(Colored shape tracking data)

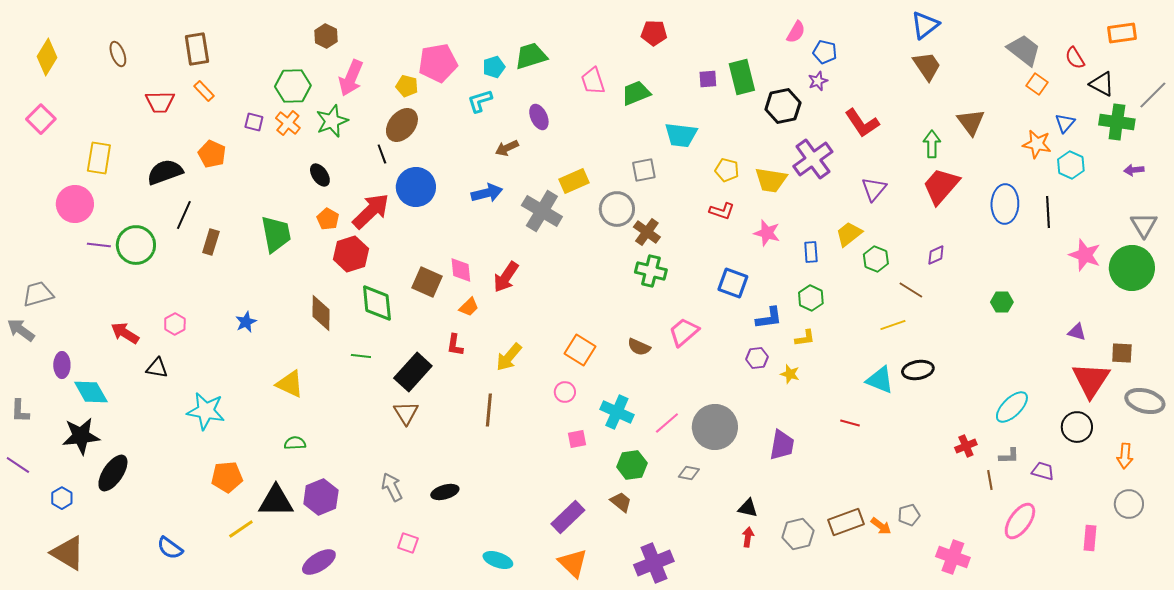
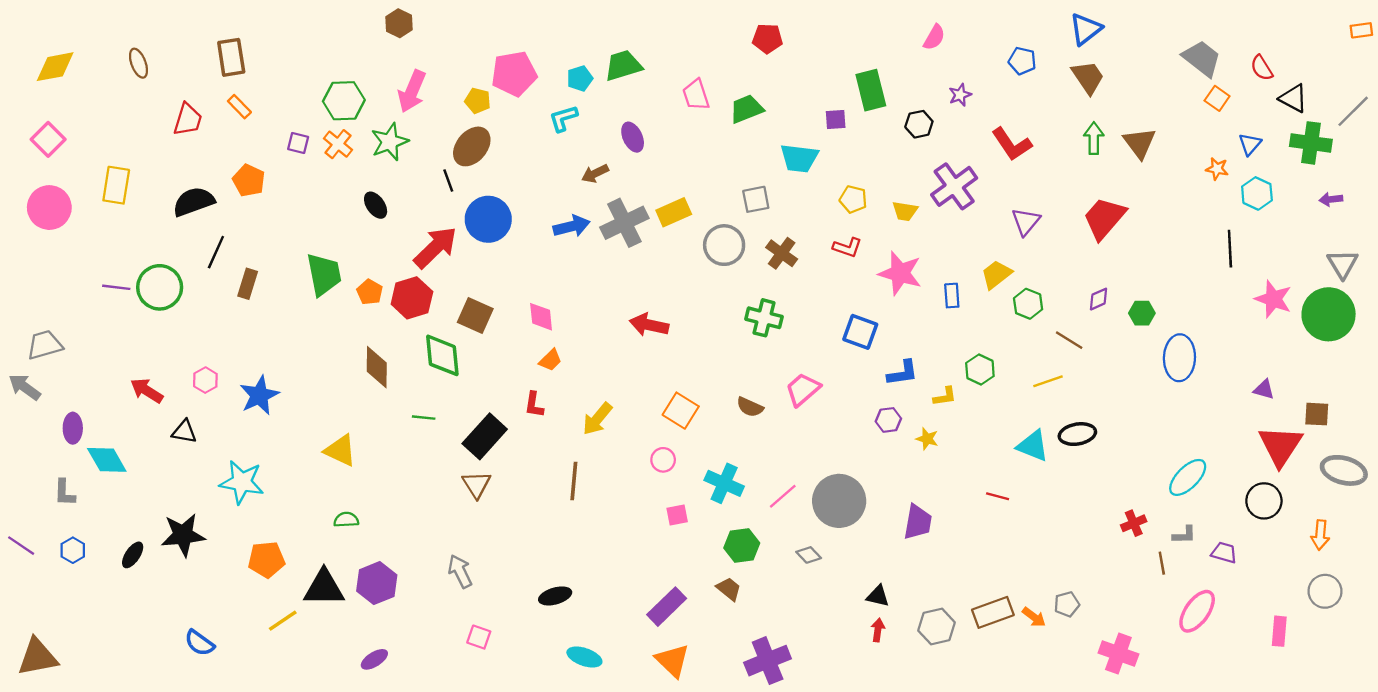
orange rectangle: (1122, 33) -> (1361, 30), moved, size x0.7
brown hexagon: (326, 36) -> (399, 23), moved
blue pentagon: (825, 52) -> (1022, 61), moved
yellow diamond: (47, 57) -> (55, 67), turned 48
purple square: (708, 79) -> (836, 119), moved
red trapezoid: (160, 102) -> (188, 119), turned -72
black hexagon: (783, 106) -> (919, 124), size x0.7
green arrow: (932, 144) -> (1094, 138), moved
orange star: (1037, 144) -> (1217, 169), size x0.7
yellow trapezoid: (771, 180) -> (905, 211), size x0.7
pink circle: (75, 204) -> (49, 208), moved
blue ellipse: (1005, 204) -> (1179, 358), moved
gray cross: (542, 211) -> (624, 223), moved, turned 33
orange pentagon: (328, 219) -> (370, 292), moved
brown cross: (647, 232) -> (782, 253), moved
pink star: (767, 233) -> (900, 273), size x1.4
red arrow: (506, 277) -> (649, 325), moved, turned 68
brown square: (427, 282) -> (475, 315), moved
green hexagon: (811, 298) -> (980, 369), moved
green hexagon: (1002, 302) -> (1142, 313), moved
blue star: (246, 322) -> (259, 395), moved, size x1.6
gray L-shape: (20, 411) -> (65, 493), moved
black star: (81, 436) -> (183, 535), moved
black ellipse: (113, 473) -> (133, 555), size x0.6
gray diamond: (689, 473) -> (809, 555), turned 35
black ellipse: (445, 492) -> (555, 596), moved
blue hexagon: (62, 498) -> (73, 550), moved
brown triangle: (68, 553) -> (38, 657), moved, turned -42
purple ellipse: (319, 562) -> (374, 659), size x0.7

* **Problem description**:
Using the data above, transcribe the lines that run from the line with "green arrow: (932, 144) -> (1094, 138), moved" to the line with "gray diamond: (689, 473)", both ends kept, and output nothing else.

* **Task result**:
green arrow: (932, 144) -> (1094, 138), moved
orange star: (1037, 144) -> (1217, 169), size x0.7
yellow trapezoid: (771, 180) -> (905, 211), size x0.7
pink circle: (75, 204) -> (49, 208), moved
blue ellipse: (1005, 204) -> (1179, 358), moved
gray cross: (542, 211) -> (624, 223), moved, turned 33
orange pentagon: (328, 219) -> (370, 292), moved
brown cross: (647, 232) -> (782, 253), moved
pink star: (767, 233) -> (900, 273), size x1.4
red arrow: (506, 277) -> (649, 325), moved, turned 68
brown square: (427, 282) -> (475, 315), moved
green hexagon: (811, 298) -> (980, 369), moved
green hexagon: (1002, 302) -> (1142, 313), moved
blue star: (246, 322) -> (259, 395), moved, size x1.6
gray L-shape: (20, 411) -> (65, 493), moved
black star: (81, 436) -> (183, 535), moved
black ellipse: (113, 473) -> (133, 555), size x0.6
gray diamond: (689, 473) -> (809, 555), turned 35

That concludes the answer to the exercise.